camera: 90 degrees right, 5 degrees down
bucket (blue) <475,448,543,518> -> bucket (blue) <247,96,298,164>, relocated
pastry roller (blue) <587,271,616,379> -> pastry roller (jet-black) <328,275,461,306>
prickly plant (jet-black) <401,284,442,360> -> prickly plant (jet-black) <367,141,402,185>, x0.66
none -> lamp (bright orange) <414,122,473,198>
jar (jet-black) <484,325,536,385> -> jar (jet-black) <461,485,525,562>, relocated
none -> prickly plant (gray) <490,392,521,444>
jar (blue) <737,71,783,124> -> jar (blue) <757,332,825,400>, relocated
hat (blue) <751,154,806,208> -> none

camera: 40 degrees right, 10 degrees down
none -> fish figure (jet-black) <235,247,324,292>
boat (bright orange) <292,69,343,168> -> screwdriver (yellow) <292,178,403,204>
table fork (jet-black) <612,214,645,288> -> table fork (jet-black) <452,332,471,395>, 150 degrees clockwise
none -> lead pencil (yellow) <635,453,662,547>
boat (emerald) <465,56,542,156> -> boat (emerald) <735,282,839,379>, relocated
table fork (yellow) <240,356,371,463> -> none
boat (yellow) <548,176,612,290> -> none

---

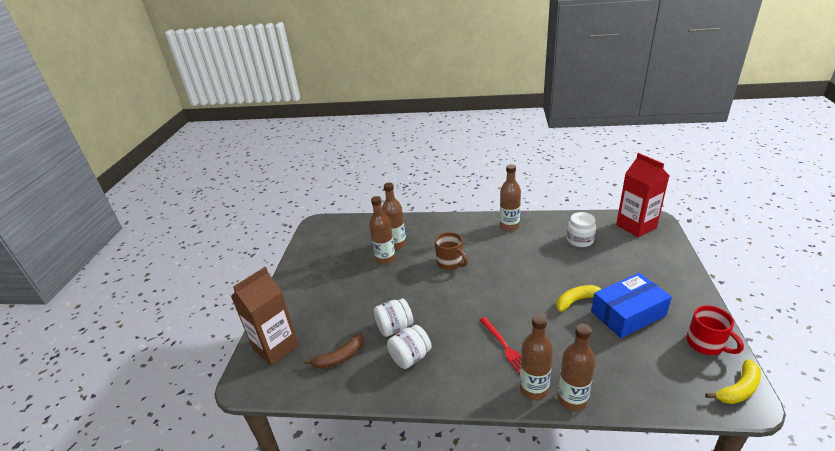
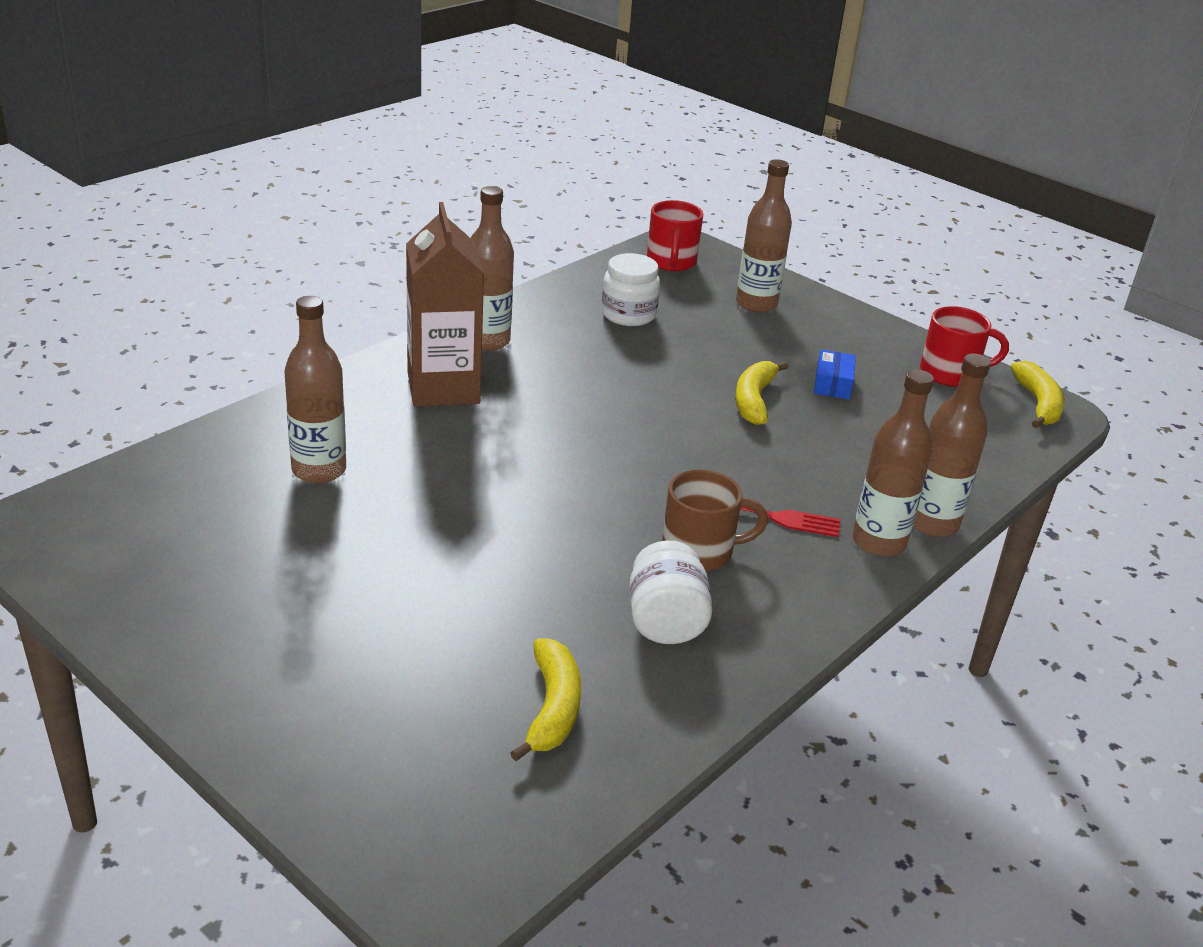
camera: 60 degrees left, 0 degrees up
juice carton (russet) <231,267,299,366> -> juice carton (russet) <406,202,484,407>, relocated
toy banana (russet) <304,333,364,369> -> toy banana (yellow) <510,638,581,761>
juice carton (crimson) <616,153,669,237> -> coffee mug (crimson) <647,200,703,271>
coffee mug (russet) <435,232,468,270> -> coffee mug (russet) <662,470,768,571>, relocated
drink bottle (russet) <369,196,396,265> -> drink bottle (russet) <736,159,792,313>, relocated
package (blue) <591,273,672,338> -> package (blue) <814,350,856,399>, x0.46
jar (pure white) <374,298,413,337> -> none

Problem description = Search the records above for the string "plant". Copy every line that contains it.

Finished exercise =
prickly plant (jet-black) <401,284,442,360> -> prickly plant (jet-black) <367,141,402,185>, x0.66
none -> prickly plant (gray) <490,392,521,444>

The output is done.